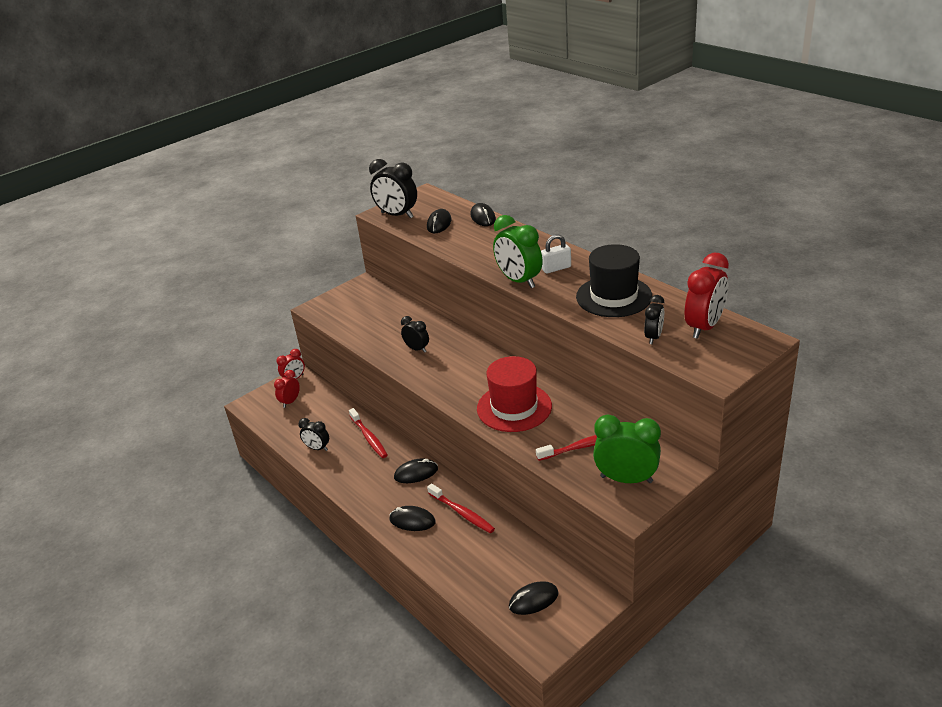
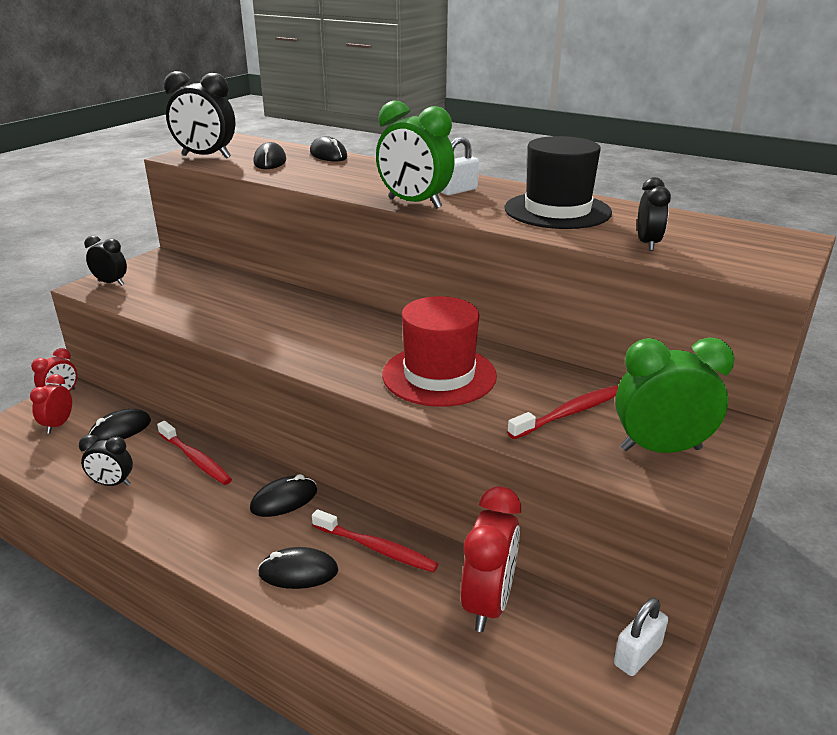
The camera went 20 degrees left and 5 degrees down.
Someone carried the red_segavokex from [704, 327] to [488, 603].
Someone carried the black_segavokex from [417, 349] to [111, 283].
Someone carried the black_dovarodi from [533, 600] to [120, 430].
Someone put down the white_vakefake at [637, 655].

# TASK BRIEF
Your task is to retype all the entries exactly and leave out any pictures.

# RESPONSE TO THIS EXERCISE
The camera went 20 degrees left and 5 degrees down.
Someone carried the red_segavokex from [704, 327] to [488, 603].
Someone carried the black_segavokex from [417, 349] to [111, 283].
Someone carried the black_dovarodi from [533, 600] to [120, 430].
Someone put down the white_vakefake at [637, 655].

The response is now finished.